## WHAT IS REQUIRED
Collect from the data below each line with "orange".

## DATA PROVIDED
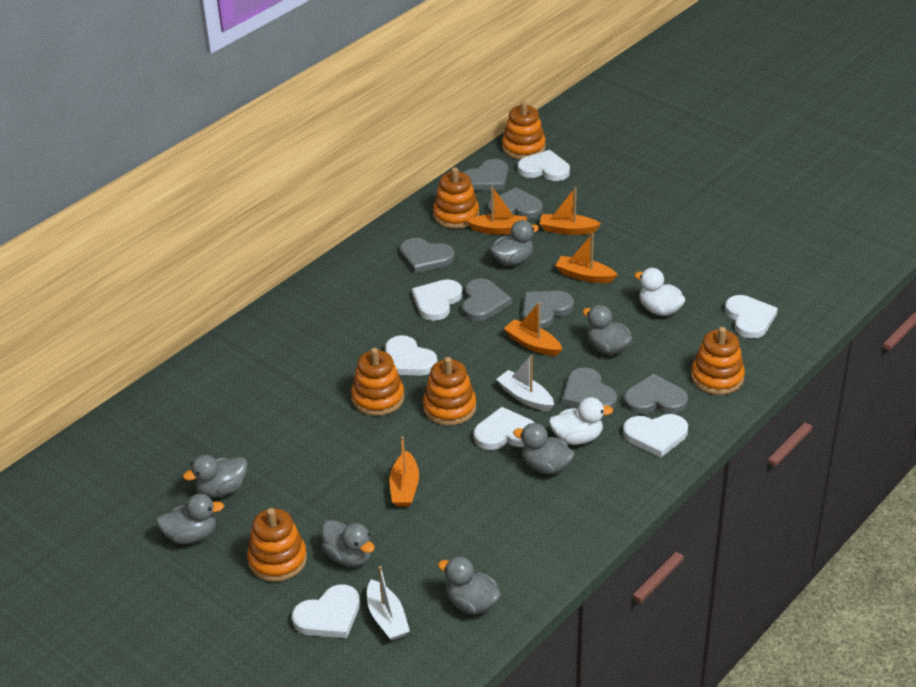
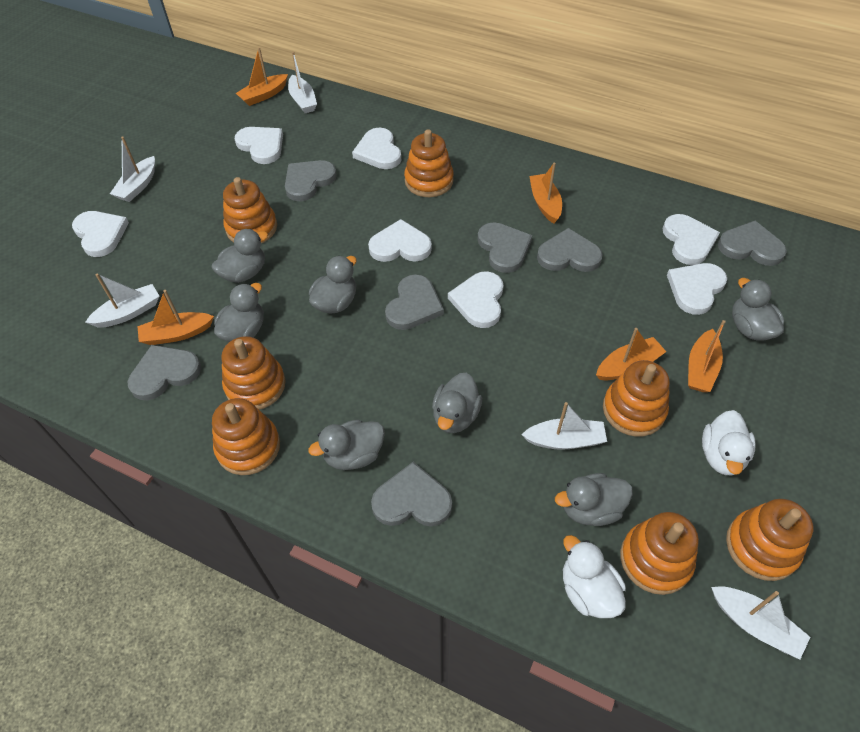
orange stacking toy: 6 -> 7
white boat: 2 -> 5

...

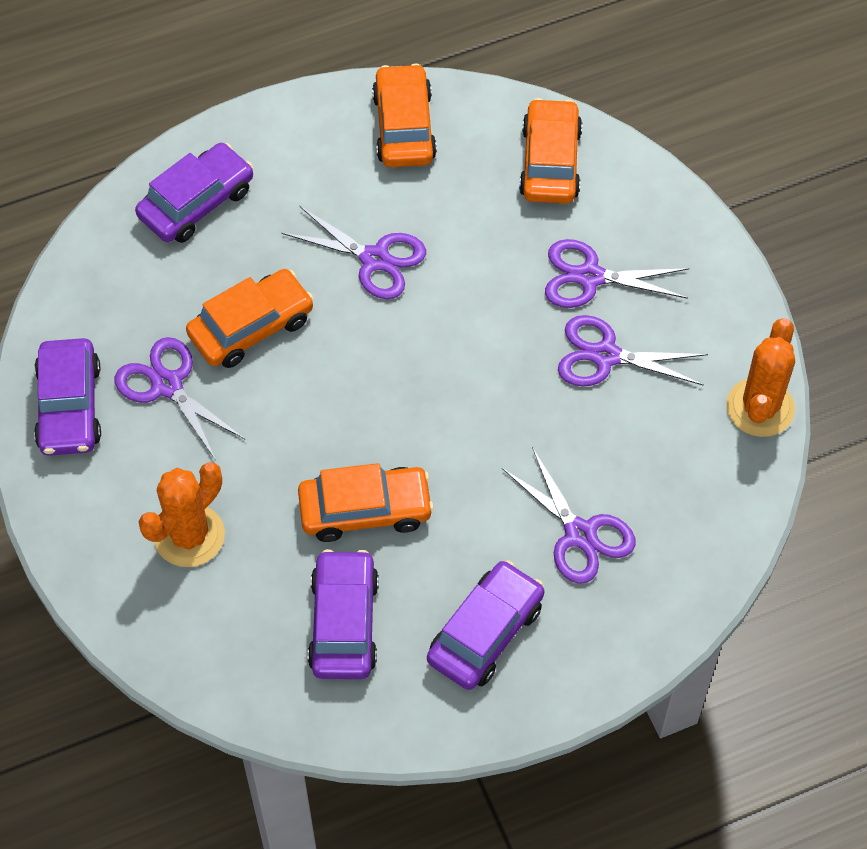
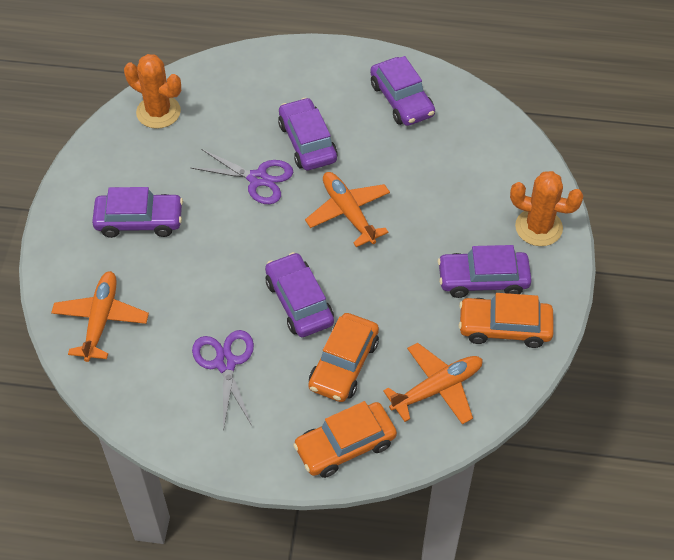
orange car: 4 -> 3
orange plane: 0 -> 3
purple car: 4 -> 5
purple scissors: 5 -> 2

==

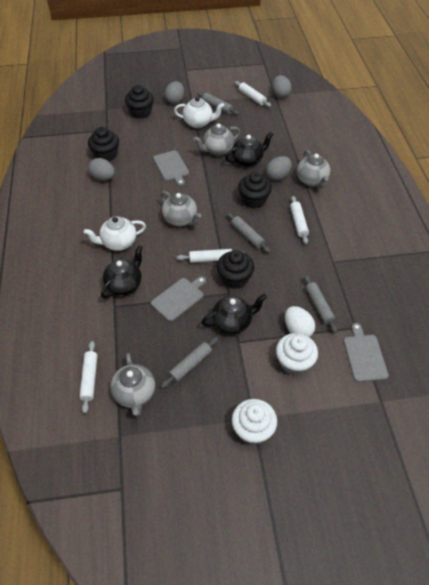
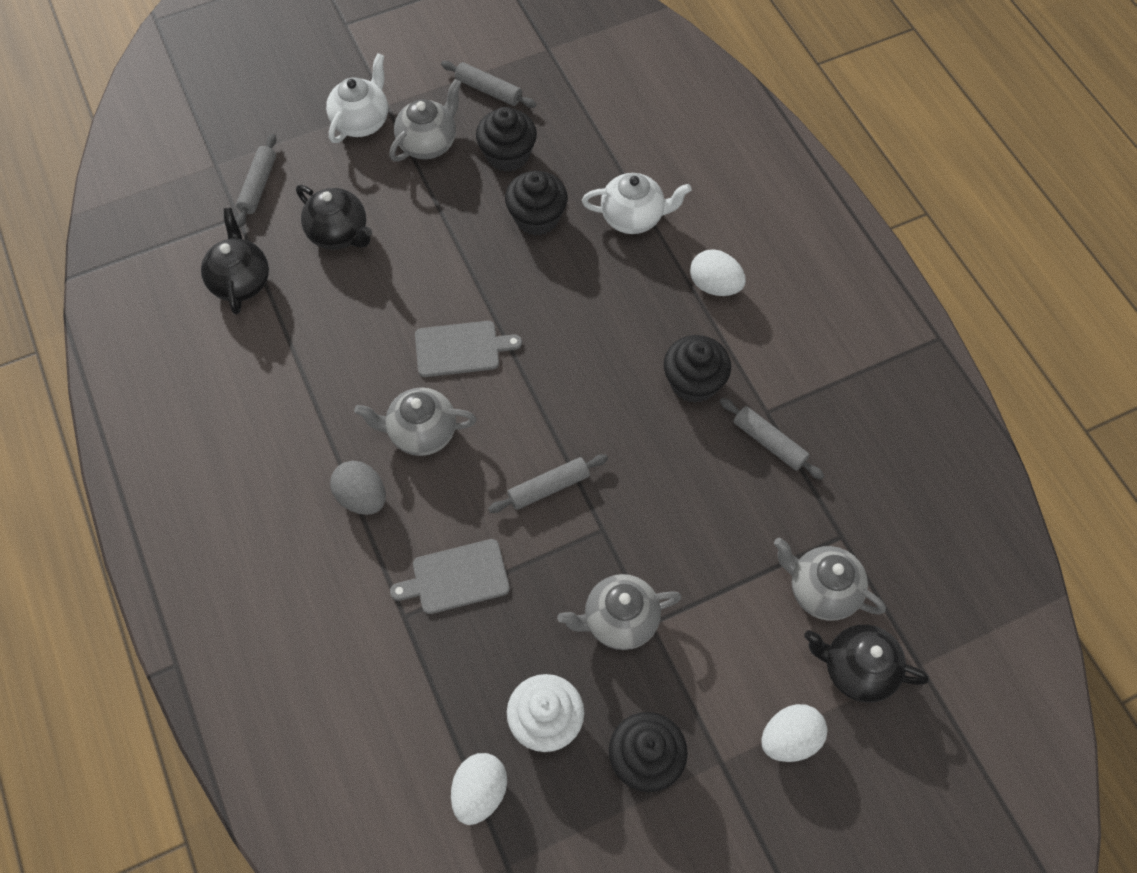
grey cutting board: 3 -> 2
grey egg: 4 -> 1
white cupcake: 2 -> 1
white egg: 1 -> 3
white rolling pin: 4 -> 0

## RESPONSE TO THE TASK
orange stacking toy: 6 -> 7
orange car: 4 -> 3
orange plane: 0 -> 3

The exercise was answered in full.